PROVIDED DATA
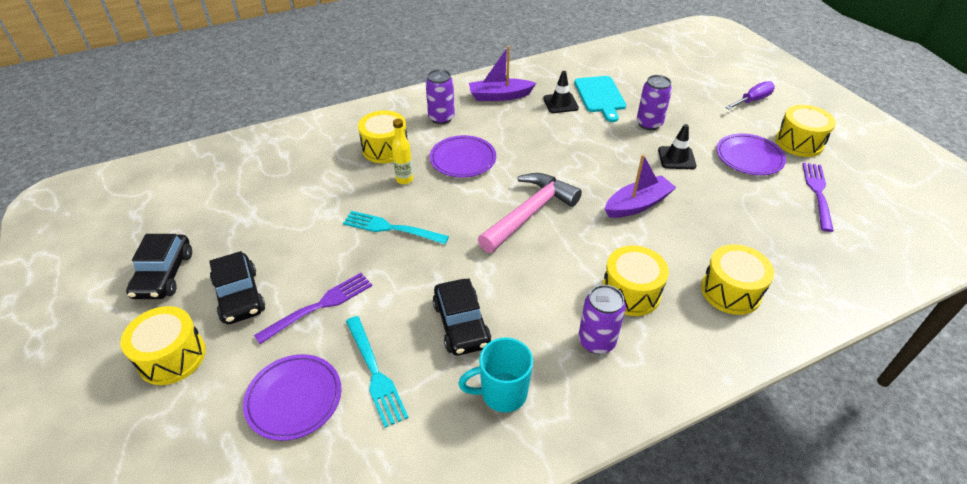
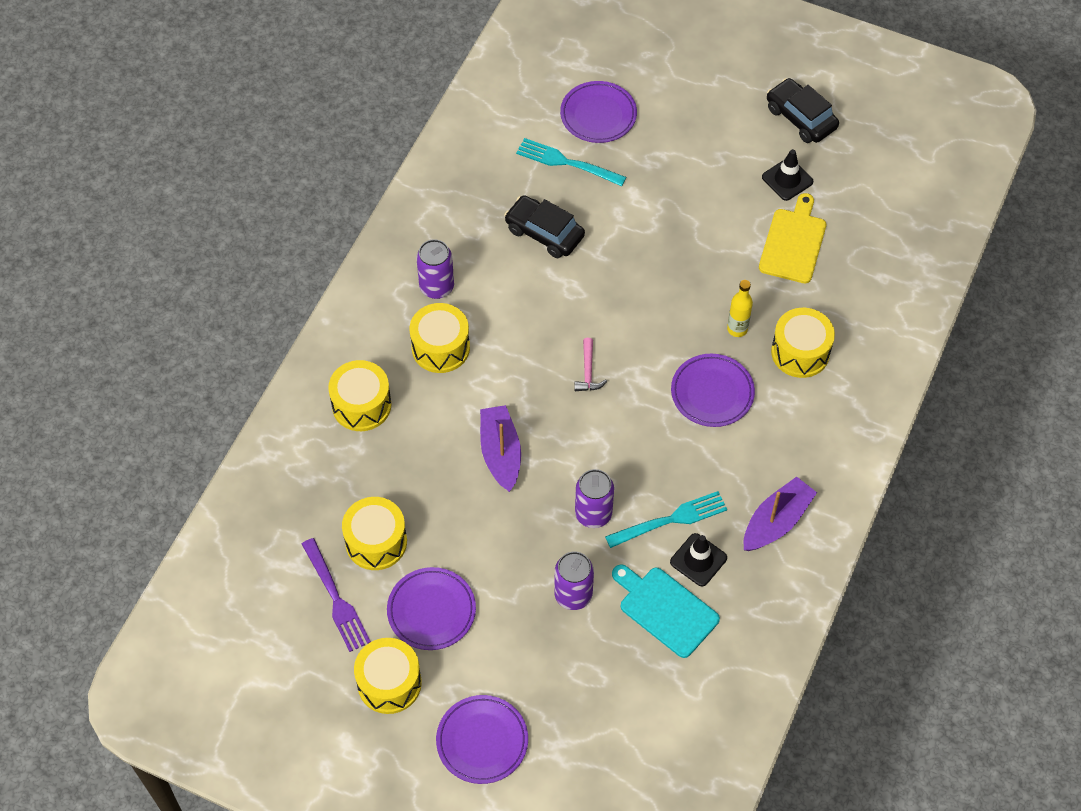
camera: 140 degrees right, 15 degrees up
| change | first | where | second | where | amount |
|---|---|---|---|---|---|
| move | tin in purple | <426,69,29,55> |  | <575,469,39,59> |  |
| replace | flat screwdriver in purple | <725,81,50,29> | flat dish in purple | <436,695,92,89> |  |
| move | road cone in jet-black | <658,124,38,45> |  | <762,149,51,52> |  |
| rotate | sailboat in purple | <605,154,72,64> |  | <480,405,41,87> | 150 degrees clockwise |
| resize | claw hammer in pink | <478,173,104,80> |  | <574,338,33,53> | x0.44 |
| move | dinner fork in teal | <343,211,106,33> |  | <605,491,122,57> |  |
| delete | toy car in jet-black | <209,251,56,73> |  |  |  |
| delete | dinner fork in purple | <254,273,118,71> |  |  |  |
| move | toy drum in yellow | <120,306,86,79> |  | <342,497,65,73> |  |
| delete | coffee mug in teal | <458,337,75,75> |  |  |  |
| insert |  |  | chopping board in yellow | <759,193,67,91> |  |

ASSIGNMENT
Reproduce every line of the data above, exactly as it stands, but not the pictures.

RESULT
camera: 140 degrees right, 15 degrees up
| change | first | where | second | where | amount |
|---|---|---|---|---|---|
| move | tin in purple | <426,69,29,55> |  | <575,469,39,59> |  |
| replace | flat screwdriver in purple | <725,81,50,29> | flat dish in purple | <436,695,92,89> |  |
| move | road cone in jet-black | <658,124,38,45> |  | <762,149,51,52> |  |
| rotate | sailboat in purple | <605,154,72,64> |  | <480,405,41,87> | 150 degrees clockwise |
| resize | claw hammer in pink | <478,173,104,80> |  | <574,338,33,53> | x0.44 |
| move | dinner fork in teal | <343,211,106,33> |  | <605,491,122,57> |  |
| delete | toy car in jet-black | <209,251,56,73> |  |  |  |
| delete | dinner fork in purple | <254,273,118,71> |  |  |  |
| move | toy drum in yellow | <120,306,86,79> |  | <342,497,65,73> |  |
| delete | coffee mug in teal | <458,337,75,75> |  |  |  |
| insert |  |  | chopping board in yellow | <759,193,67,91> |  |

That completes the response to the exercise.